(TASK OBJECTIVE):
Produce the records again in full, exactly as shown below.

Before-and-after object lists:
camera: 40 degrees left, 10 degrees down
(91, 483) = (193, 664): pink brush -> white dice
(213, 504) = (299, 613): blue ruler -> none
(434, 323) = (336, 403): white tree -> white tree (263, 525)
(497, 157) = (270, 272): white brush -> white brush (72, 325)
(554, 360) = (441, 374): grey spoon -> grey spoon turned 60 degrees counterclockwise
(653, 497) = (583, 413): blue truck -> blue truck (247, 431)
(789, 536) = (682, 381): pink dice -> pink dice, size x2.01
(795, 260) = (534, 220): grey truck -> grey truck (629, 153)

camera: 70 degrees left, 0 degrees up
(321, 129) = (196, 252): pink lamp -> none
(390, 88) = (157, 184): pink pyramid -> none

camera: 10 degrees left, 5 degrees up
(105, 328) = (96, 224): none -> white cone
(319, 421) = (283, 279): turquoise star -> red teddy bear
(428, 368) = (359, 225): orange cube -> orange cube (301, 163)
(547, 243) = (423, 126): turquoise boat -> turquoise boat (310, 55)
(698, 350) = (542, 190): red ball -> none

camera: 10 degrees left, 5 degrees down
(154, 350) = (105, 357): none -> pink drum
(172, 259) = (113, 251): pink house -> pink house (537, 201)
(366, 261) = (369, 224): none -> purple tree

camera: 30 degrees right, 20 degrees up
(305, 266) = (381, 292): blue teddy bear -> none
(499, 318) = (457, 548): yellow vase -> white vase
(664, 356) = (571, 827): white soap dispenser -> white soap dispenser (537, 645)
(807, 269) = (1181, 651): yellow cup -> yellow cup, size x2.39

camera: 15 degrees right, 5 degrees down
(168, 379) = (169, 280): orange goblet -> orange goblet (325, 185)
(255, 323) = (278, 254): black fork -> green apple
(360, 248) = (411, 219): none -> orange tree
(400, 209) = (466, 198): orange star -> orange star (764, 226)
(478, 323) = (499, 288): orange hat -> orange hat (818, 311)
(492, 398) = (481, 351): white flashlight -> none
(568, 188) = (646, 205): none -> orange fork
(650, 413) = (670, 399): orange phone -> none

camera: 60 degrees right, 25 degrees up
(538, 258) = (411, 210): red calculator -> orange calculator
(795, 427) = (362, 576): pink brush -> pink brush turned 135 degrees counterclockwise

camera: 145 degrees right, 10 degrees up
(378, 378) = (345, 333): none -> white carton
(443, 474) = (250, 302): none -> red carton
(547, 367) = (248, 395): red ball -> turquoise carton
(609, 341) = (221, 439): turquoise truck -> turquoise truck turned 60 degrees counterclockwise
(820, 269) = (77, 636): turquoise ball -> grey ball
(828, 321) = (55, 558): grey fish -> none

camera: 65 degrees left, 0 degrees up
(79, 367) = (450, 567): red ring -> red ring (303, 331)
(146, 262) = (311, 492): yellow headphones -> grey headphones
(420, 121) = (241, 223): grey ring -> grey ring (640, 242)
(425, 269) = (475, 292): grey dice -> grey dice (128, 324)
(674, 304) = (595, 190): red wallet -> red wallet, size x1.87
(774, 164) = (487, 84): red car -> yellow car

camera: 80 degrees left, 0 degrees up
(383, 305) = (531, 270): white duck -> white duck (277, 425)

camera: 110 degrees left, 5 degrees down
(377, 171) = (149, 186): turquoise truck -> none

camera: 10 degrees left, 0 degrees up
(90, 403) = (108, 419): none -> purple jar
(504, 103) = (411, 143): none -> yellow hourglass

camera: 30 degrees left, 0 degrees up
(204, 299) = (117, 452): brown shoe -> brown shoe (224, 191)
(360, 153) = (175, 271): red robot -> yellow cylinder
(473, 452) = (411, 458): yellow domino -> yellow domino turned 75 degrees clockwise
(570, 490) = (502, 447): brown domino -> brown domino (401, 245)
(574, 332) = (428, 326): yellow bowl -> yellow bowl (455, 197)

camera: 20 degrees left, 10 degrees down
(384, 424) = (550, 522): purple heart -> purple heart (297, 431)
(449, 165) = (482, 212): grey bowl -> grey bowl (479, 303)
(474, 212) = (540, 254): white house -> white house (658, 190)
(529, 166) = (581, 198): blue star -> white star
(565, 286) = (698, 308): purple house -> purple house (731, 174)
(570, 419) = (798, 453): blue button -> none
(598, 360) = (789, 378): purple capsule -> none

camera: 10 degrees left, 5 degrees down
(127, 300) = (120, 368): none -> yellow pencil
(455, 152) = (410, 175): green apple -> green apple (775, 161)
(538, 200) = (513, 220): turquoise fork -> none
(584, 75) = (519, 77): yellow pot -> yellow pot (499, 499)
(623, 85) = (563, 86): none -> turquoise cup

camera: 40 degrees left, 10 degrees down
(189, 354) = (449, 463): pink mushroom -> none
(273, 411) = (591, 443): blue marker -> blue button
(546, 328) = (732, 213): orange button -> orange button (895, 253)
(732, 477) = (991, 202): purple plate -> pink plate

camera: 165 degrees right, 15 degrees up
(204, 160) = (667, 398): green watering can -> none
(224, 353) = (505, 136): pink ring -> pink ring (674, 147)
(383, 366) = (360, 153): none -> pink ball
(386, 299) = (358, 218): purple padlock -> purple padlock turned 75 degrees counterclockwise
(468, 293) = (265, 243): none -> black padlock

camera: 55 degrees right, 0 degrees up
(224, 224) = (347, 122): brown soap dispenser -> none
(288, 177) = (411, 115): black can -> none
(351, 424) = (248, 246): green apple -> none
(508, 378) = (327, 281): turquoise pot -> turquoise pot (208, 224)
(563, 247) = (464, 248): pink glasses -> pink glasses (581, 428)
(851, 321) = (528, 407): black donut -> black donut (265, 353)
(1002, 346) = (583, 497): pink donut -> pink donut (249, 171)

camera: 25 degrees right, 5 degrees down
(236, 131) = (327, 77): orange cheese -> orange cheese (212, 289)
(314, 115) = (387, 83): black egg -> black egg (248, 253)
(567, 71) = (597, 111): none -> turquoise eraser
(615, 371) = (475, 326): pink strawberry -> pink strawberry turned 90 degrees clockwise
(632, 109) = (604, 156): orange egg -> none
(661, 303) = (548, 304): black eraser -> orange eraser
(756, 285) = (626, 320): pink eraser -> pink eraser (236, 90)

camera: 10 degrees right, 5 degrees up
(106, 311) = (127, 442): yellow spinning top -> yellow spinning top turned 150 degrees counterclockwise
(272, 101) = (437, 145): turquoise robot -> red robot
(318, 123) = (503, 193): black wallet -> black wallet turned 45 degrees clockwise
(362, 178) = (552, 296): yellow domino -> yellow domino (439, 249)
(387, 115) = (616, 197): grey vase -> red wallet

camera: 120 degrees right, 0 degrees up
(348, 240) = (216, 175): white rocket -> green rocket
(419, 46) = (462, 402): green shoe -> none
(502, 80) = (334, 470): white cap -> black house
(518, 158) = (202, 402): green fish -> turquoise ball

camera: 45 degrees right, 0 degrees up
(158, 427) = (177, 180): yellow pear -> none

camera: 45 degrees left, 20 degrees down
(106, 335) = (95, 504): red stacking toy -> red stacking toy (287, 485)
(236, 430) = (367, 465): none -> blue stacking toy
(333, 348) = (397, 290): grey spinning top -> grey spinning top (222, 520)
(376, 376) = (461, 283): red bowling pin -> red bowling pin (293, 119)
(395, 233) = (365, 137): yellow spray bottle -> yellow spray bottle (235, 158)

(ANSWER):
camera: 40 degrees left, 10 degrees down
(91, 483) = (193, 664): pink brush -> white dice
(213, 504) = (299, 613): blue ruler -> none
(434, 323) = (336, 403): white tree -> white tree (263, 525)
(497, 157) = (270, 272): white brush -> white brush (72, 325)
(554, 360) = (441, 374): grey spoon -> grey spoon turned 60 degrees counterclockwise
(653, 497) = (583, 413): blue truck -> blue truck (247, 431)
(789, 536) = (682, 381): pink dice -> pink dice, size x2.01
(795, 260) = (534, 220): grey truck -> grey truck (629, 153)

camera: 70 degrees left, 0 degrees up
(321, 129) = (196, 252): pink lamp -> none
(390, 88) = (157, 184): pink pyramid -> none

camera: 10 degrees left, 5 degrees up
(105, 328) = (96, 224): none -> white cone
(319, 421) = (283, 279): turquoise star -> red teddy bear
(428, 368) = (359, 225): orange cube -> orange cube (301, 163)
(547, 243) = (423, 126): turquoise boat -> turquoise boat (310, 55)
(698, 350) = (542, 190): red ball -> none

camera: 10 degrees left, 5 degrees down
(154, 350) = (105, 357): none -> pink drum
(172, 259) = (113, 251): pink house -> pink house (537, 201)
(366, 261) = (369, 224): none -> purple tree

camera: 30 degrees right, 20 degrees up
(305, 266) = (381, 292): blue teddy bear -> none
(499, 318) = (457, 548): yellow vase -> white vase
(664, 356) = (571, 827): white soap dispenser -> white soap dispenser (537, 645)
(807, 269) = (1181, 651): yellow cup -> yellow cup, size x2.39

camera: 15 degrees right, 5 degrees down
(168, 379) = (169, 280): orange goblet -> orange goblet (325, 185)
(255, 323) = (278, 254): black fork -> green apple
(360, 248) = (411, 219): none -> orange tree
(400, 209) = (466, 198): orange star -> orange star (764, 226)
(478, 323) = (499, 288): orange hat -> orange hat (818, 311)
(492, 398) = (481, 351): white flashlight -> none
(568, 188) = (646, 205): none -> orange fork
(650, 413) = (670, 399): orange phone -> none

camera: 60 degrees right, 25 degrees up
(538, 258) = (411, 210): red calculator -> orange calculator
(795, 427) = (362, 576): pink brush -> pink brush turned 135 degrees counterclockwise

camera: 145 degrees right, 10 degrees up
(378, 378) = (345, 333): none -> white carton
(443, 474) = (250, 302): none -> red carton
(547, 367) = (248, 395): red ball -> turquoise carton
(609, 341) = (221, 439): turquoise truck -> turquoise truck turned 60 degrees counterclockwise
(820, 269) = (77, 636): turquoise ball -> grey ball
(828, 321) = (55, 558): grey fish -> none

camera: 65 degrees left, 0 degrees up
(79, 367) = (450, 567): red ring -> red ring (303, 331)
(146, 262) = (311, 492): yellow headphones -> grey headphones
(420, 121) = (241, 223): grey ring -> grey ring (640, 242)
(425, 269) = (475, 292): grey dice -> grey dice (128, 324)
(674, 304) = (595, 190): red wallet -> red wallet, size x1.87
(774, 164) = (487, 84): red car -> yellow car

camera: 80 degrees left, 0 degrees up
(383, 305) = (531, 270): white duck -> white duck (277, 425)

camera: 110 degrees left, 5 degrees down
(377, 171) = (149, 186): turquoise truck -> none

camera: 10 degrees left, 0 degrees up
(90, 403) = (108, 419): none -> purple jar
(504, 103) = (411, 143): none -> yellow hourglass

camera: 30 degrees left, 0 degrees up
(204, 299) = (117, 452): brown shoe -> brown shoe (224, 191)
(360, 153) = (175, 271): red robot -> yellow cylinder
(473, 452) = (411, 458): yellow domino -> yellow domino turned 75 degrees clockwise
(570, 490) = (502, 447): brown domino -> brown domino (401, 245)
(574, 332) = (428, 326): yellow bowl -> yellow bowl (455, 197)

camera: 20 degrees left, 10 degrees down
(384, 424) = (550, 522): purple heart -> purple heart (297, 431)
(449, 165) = (482, 212): grey bowl -> grey bowl (479, 303)
(474, 212) = (540, 254): white house -> white house (658, 190)
(529, 166) = (581, 198): blue star -> white star
(565, 286) = (698, 308): purple house -> purple house (731, 174)
(570, 419) = (798, 453): blue button -> none
(598, 360) = (789, 378): purple capsule -> none

camera: 10 degrees left, 5 degrees down
(127, 300) = (120, 368): none -> yellow pencil
(455, 152) = (410, 175): green apple -> green apple (775, 161)
(538, 200) = (513, 220): turquoise fork -> none
(584, 75) = (519, 77): yellow pot -> yellow pot (499, 499)
(623, 85) = (563, 86): none -> turquoise cup

camera: 40 degrees left, 10 degrees down
(189, 354) = (449, 463): pink mushroom -> none
(273, 411) = (591, 443): blue marker -> blue button
(546, 328) = (732, 213): orange button -> orange button (895, 253)
(732, 477) = (991, 202): purple plate -> pink plate

camera: 165 degrees right, 15 degrees up
(204, 160) = (667, 398): green watering can -> none
(224, 353) = (505, 136): pink ring -> pink ring (674, 147)
(383, 366) = (360, 153): none -> pink ball
(386, 299) = (358, 218): purple padlock -> purple padlock turned 75 degrees counterclockwise
(468, 293) = (265, 243): none -> black padlock

camera: 55 degrees right, 0 degrees up
(224, 224) = (347, 122): brown soap dispenser -> none
(288, 177) = (411, 115): black can -> none
(351, 424) = (248, 246): green apple -> none
(508, 378) = (327, 281): turquoise pot -> turquoise pot (208, 224)
(563, 247) = (464, 248): pink glasses -> pink glasses (581, 428)
(851, 321) = (528, 407): black donut -> black donut (265, 353)
(1002, 346) = (583, 497): pink donut -> pink donut (249, 171)

camera: 25 degrees right, 5 degrees down
(236, 131) = (327, 77): orange cheese -> orange cheese (212, 289)
(314, 115) = (387, 83): black egg -> black egg (248, 253)
(567, 71) = (597, 111): none -> turquoise eraser
(615, 371) = (475, 326): pink strawberry -> pink strawberry turned 90 degrees clockwise
(632, 109) = (604, 156): orange egg -> none
(661, 303) = (548, 304): black eraser -> orange eraser
(756, 285) = (626, 320): pink eraser -> pink eraser (236, 90)

camera: 10 degrees right, 5 degrees up
(106, 311) = (127, 442): yellow spinning top -> yellow spinning top turned 150 degrees counterclockwise
(272, 101) = (437, 145): turquoise robot -> red robot
(318, 123) = (503, 193): black wallet -> black wallet turned 45 degrees clockwise
(362, 178) = (552, 296): yellow domino -> yellow domino (439, 249)
(387, 115) = (616, 197): grey vase -> red wallet

camera: 120 degrees right, 0 degrees up
(348, 240) = (216, 175): white rocket -> green rocket
(419, 46) = (462, 402): green shoe -> none
(502, 80) = (334, 470): white cap -> black house
(518, 158) = (202, 402): green fish -> turquoise ball

camera: 45 degrees right, 0 degrees up
(158, 427) = (177, 180): yellow pear -> none

camera: 45 degrees left, 20 degrees down
(106, 335) = (95, 504): red stacking toy -> red stacking toy (287, 485)
(236, 430) = (367, 465): none -> blue stacking toy
(333, 348) = (397, 290): grey spinning top -> grey spinning top (222, 520)
(376, 376) = (461, 283): red bowling pin -> red bowling pin (293, 119)
(395, 233) = (365, 137): yellow spray bottle -> yellow spray bottle (235, 158)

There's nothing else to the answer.